◆ **Records for locating described items**:
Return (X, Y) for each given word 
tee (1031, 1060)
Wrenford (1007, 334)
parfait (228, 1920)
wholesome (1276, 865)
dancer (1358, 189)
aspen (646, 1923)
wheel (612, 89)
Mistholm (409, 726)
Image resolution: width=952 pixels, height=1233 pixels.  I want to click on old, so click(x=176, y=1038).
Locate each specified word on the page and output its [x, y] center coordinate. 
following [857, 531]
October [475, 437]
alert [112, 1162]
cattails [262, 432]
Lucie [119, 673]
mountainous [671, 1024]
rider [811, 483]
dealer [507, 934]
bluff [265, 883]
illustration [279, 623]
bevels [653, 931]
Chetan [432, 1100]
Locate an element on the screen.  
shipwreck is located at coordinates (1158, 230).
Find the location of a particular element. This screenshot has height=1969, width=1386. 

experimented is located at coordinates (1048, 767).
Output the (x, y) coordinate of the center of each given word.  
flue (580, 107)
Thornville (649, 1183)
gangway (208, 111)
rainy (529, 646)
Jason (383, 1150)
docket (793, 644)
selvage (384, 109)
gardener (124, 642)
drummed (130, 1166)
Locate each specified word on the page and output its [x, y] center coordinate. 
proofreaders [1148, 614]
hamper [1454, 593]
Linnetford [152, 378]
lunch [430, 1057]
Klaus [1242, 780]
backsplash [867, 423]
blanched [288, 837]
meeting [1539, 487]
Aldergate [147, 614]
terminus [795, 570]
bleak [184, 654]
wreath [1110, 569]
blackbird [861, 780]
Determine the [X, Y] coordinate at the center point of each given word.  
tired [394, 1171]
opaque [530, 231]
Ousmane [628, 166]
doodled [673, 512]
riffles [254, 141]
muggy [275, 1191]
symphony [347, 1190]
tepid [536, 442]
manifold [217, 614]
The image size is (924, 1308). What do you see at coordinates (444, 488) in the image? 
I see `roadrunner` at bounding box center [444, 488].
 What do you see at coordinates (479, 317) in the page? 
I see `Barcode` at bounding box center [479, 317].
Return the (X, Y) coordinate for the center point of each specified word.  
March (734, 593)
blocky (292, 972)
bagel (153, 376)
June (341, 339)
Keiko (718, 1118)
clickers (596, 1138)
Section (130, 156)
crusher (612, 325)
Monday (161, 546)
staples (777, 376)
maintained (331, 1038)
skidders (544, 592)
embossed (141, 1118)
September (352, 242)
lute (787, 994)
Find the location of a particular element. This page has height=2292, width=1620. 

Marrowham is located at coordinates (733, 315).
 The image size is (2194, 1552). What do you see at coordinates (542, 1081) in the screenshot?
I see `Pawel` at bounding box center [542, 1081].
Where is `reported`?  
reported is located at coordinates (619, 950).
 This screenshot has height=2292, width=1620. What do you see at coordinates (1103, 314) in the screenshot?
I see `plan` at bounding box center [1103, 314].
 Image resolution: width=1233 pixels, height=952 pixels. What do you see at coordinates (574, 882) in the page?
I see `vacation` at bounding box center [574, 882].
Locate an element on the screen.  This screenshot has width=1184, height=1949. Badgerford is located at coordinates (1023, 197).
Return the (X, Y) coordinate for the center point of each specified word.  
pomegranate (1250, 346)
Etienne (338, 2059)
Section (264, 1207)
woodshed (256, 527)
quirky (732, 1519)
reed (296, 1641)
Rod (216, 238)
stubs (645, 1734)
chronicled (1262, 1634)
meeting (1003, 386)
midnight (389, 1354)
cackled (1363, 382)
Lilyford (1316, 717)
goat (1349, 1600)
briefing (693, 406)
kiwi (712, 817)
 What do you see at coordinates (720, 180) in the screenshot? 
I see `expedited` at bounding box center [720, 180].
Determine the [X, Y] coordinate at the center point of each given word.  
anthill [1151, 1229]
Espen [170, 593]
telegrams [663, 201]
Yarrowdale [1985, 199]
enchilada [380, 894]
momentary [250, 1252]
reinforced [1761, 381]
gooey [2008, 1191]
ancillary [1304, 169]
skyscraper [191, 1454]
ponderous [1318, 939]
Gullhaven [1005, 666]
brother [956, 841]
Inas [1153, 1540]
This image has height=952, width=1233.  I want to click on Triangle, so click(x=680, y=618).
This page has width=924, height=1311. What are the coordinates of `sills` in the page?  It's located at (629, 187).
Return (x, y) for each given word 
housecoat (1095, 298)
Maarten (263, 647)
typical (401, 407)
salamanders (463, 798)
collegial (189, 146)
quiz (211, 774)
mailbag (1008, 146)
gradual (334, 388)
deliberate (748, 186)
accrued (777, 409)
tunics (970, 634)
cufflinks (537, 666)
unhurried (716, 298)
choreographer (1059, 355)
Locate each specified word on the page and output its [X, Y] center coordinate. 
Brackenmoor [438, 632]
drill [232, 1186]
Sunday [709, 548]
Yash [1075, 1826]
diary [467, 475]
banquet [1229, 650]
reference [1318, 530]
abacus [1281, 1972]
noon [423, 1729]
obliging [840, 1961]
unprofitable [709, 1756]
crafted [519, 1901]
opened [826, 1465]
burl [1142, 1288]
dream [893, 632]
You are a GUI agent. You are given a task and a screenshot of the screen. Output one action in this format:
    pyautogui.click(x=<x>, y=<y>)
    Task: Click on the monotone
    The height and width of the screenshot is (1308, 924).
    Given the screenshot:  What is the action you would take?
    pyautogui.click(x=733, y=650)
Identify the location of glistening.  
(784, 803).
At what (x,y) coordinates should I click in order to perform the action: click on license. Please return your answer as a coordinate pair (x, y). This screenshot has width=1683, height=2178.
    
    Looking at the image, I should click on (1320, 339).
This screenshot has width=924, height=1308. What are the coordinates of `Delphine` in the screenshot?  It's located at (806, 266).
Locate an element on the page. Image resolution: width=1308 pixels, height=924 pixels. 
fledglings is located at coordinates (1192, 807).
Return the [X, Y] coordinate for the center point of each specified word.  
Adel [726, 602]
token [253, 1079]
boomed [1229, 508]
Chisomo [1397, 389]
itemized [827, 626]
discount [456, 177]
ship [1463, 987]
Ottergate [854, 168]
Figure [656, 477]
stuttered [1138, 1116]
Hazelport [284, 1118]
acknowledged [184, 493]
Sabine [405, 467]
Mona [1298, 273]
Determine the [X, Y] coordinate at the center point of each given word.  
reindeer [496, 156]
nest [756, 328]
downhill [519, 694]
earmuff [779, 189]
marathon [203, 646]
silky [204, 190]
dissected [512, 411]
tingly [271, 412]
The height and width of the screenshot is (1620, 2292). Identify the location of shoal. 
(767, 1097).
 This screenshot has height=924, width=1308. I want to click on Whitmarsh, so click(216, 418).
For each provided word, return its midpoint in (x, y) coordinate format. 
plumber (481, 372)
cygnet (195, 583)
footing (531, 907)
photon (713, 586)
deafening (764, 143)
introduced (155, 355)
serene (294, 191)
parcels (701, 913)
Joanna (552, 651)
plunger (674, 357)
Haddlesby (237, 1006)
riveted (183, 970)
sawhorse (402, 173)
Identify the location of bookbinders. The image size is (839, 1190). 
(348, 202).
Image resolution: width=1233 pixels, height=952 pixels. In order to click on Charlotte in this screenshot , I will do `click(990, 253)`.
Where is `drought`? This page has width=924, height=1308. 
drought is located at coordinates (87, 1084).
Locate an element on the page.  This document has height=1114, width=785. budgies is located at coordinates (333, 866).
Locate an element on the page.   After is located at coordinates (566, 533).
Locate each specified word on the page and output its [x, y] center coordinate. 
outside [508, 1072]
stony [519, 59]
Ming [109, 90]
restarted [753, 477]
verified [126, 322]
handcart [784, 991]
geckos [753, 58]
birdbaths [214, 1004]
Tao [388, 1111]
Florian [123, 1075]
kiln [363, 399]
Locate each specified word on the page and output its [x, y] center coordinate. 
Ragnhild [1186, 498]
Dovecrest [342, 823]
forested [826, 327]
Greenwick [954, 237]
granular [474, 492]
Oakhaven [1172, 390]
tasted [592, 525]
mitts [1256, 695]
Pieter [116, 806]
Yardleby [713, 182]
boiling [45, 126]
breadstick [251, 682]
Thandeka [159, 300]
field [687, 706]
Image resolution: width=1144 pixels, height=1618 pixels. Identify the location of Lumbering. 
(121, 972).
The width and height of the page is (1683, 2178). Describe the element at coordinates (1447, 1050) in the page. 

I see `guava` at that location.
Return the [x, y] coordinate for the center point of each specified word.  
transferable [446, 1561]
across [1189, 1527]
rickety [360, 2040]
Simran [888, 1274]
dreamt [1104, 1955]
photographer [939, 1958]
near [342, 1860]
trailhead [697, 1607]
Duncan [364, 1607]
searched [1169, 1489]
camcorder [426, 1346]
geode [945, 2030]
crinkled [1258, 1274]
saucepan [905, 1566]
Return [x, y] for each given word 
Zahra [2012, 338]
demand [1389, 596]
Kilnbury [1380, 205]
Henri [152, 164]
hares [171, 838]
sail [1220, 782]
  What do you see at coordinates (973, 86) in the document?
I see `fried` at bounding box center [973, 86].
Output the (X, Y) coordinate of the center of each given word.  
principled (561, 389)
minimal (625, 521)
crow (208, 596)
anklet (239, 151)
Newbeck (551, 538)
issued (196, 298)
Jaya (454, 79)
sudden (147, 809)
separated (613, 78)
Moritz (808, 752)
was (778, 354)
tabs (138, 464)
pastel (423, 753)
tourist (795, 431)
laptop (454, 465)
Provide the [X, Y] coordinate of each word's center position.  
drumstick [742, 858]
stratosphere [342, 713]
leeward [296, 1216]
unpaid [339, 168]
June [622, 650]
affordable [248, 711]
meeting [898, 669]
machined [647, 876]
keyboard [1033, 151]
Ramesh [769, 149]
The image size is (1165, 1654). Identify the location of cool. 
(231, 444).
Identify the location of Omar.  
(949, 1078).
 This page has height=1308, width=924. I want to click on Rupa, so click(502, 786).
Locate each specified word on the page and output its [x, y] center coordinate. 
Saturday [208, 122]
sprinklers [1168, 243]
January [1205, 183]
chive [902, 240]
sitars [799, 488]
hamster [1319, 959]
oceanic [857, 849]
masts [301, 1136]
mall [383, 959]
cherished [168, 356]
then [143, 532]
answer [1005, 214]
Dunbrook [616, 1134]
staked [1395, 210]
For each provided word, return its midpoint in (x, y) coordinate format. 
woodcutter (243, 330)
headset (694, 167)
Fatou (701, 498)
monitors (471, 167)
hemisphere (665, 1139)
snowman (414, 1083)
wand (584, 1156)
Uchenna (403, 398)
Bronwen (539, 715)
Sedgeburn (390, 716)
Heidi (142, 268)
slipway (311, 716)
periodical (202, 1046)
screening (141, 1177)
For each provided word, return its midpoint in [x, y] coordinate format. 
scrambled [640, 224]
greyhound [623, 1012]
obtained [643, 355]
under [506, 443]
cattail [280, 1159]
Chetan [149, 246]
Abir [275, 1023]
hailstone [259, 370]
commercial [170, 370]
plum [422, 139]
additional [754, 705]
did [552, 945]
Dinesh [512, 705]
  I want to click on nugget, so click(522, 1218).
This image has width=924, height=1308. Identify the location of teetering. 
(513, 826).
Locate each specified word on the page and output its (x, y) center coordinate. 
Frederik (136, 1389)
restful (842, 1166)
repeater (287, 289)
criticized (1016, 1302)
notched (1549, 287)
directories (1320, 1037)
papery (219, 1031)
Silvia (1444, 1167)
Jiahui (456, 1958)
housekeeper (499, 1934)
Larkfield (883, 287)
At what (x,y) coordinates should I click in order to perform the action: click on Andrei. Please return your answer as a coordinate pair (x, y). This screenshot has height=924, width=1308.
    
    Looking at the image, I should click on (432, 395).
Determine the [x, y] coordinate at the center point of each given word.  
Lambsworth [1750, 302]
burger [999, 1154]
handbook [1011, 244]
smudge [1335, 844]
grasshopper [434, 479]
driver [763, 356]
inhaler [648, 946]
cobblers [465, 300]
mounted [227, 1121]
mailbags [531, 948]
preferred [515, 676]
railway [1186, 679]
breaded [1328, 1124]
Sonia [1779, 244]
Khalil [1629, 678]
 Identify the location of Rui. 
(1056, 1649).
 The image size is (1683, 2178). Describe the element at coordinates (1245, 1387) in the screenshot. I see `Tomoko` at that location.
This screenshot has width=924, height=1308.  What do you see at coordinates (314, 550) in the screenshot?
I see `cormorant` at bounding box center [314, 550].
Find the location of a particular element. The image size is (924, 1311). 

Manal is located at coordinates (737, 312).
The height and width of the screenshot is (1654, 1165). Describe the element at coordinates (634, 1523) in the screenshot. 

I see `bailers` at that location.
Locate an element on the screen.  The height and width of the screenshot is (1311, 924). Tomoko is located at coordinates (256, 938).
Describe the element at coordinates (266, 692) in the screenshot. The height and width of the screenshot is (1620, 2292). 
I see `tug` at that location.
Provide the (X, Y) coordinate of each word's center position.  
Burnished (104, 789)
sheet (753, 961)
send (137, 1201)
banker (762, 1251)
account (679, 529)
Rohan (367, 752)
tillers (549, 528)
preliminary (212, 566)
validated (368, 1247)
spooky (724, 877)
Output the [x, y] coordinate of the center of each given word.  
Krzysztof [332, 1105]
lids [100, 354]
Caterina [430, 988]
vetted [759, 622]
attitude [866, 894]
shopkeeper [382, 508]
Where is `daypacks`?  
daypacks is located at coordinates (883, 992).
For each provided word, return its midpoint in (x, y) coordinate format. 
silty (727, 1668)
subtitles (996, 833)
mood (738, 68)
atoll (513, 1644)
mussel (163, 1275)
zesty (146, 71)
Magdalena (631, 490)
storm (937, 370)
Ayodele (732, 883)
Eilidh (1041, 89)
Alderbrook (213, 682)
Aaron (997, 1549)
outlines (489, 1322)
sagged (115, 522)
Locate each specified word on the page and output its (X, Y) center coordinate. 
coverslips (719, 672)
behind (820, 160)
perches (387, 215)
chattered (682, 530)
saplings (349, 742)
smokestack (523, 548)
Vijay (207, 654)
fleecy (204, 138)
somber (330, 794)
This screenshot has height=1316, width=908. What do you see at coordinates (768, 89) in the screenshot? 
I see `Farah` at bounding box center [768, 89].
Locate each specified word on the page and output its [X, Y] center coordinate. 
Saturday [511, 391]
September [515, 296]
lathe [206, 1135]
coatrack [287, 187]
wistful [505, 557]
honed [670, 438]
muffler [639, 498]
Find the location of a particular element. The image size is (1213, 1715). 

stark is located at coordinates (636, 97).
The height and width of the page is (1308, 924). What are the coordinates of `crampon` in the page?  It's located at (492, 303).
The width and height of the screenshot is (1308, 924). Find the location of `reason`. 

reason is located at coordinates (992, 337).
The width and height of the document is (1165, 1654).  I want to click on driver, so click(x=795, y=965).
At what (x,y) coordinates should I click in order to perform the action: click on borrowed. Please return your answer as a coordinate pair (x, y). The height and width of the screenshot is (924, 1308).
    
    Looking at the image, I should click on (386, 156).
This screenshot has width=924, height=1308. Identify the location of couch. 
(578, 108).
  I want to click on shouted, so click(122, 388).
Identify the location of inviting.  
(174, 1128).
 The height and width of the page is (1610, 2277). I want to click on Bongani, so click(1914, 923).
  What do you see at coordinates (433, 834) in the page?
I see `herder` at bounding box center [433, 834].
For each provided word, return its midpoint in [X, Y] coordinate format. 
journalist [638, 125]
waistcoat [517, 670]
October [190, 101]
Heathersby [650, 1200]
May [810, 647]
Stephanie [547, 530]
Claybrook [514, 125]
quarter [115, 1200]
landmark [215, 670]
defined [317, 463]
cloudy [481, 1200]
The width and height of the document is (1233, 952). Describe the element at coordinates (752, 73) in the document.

◆ **The task**: Reproduce the material verbatim, beginning with the line that contains "Section (130, 156)" and continuing through the line that contains "center [542, 1081].".

◆ **Full solution**:
Section (130, 156)
crusher (612, 325)
Monday (161, 546)
staples (777, 376)
maintained (331, 1038)
skidders (544, 592)
embossed (141, 1118)
September (352, 242)
lute (787, 994)
Find the location of a particular element. This page has height=2292, width=1620. 

Marrowham is located at coordinates (733, 315).
 The image size is (2194, 1552). What do you see at coordinates (542, 1081) in the screenshot?
I see `Pawel` at bounding box center [542, 1081].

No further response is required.